Given information
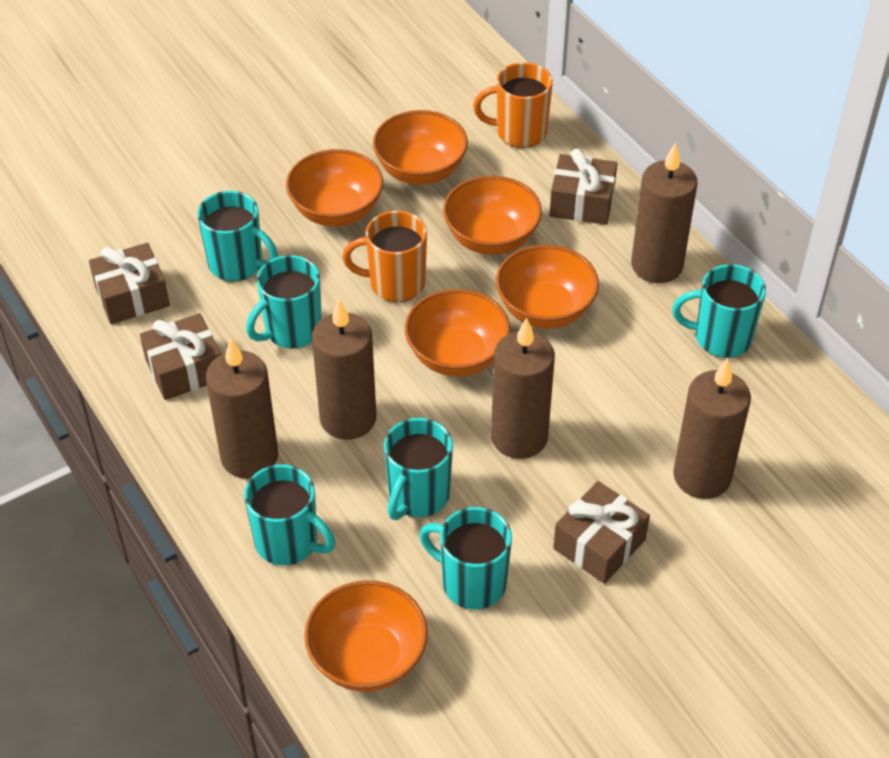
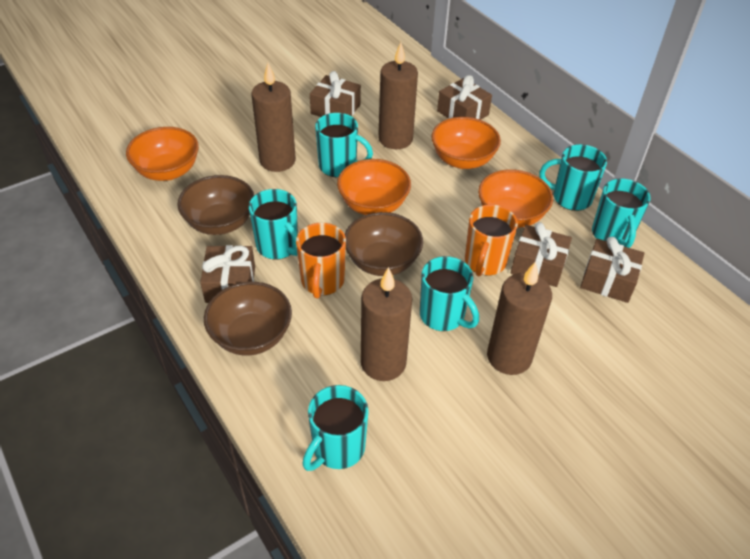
brown bowl: 0 -> 3
brown candle: 5 -> 4
brown gift: 4 -> 5
orange bowl: 6 -> 4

Your objective
Make an exact copy of the listing above. Do not include the pictures.

Answer space
brown bowl: 0 -> 3
brown candle: 5 -> 4
brown gift: 4 -> 5
orange bowl: 6 -> 4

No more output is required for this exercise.